## Given records
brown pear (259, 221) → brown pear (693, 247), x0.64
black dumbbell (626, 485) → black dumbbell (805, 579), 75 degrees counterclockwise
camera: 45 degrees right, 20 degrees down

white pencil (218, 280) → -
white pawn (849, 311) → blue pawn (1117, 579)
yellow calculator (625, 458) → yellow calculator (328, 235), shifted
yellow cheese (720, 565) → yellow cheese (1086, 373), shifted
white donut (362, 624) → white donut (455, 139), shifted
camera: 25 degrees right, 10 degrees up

---

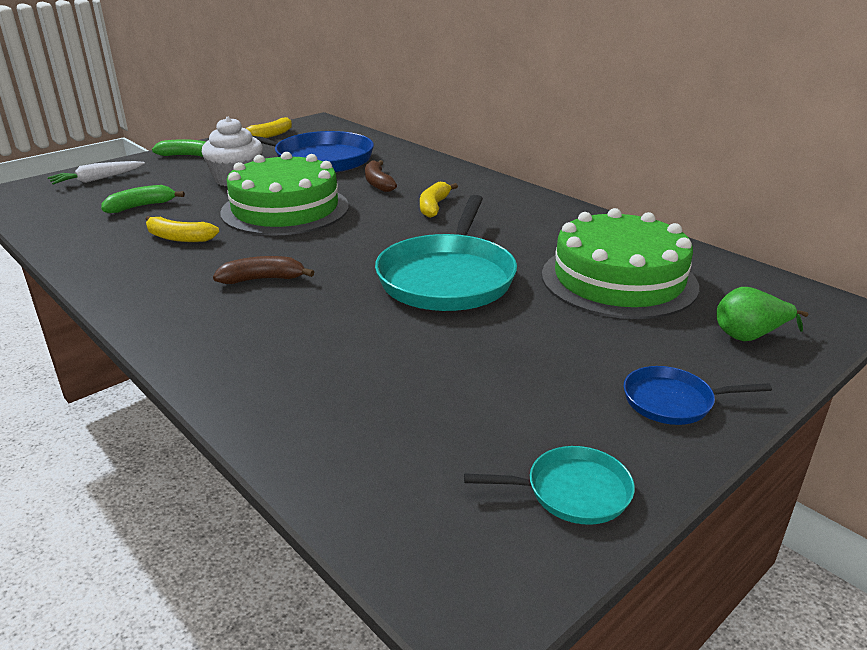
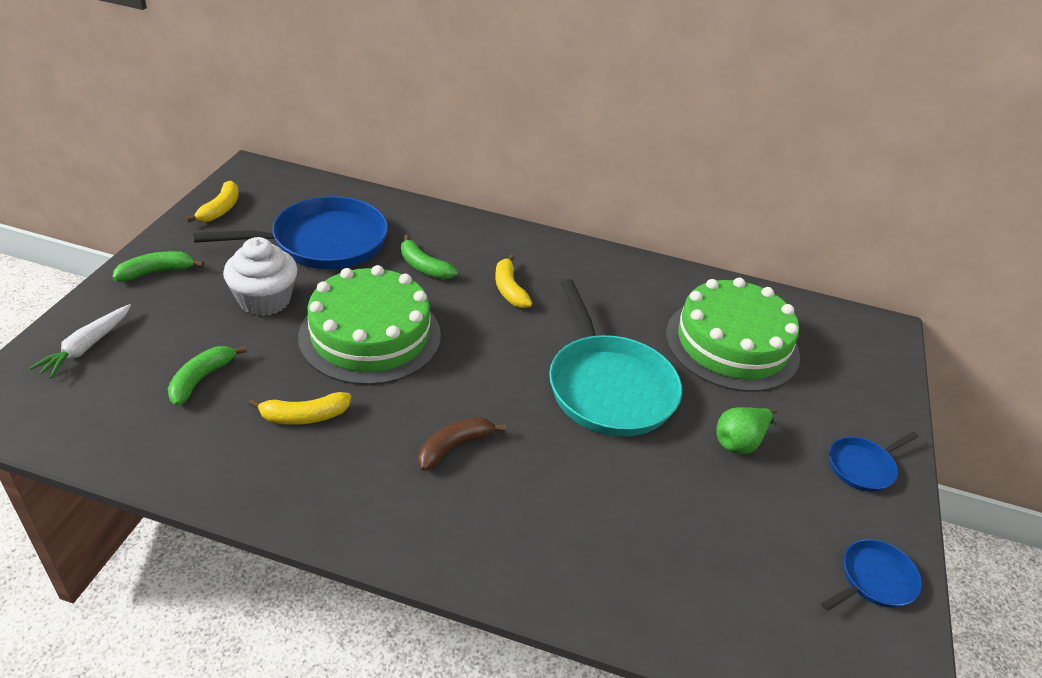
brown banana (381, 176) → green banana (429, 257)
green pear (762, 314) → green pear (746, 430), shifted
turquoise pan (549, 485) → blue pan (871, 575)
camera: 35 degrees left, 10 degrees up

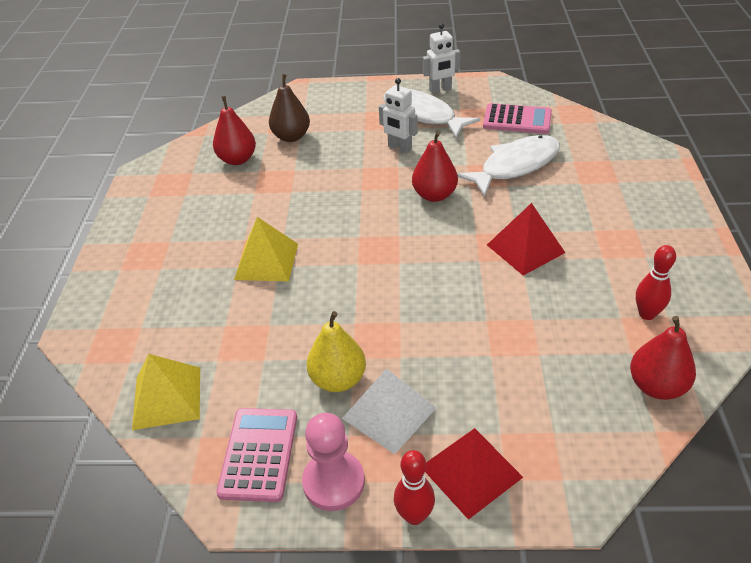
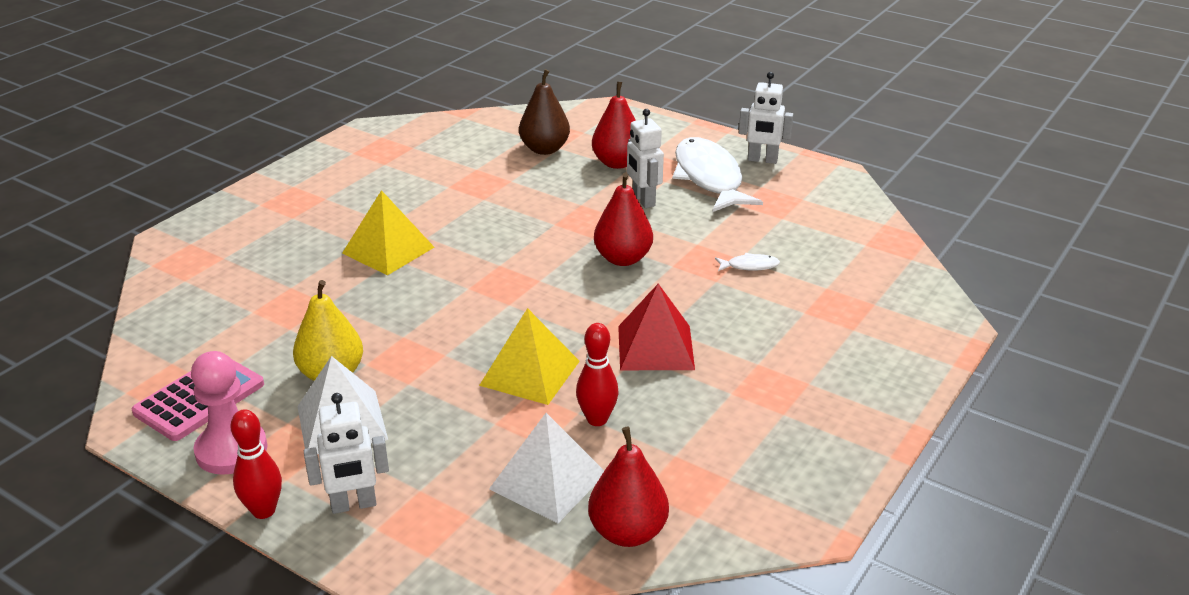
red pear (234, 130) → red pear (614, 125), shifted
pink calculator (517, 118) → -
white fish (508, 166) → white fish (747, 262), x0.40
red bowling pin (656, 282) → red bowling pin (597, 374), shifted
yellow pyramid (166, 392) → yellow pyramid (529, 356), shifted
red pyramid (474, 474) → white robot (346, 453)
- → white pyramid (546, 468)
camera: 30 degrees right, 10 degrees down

## Task brief
Quote the data above from the line containing "brown pear (259, 221)" to the line containing "black dumbbell (626, 485)", inclusive, and stop.

## Written response
brown pear (259, 221) → brown pear (693, 247), x0.64
black dumbbell (626, 485) → black dumbbell (805, 579), 75 degrees counterclockwise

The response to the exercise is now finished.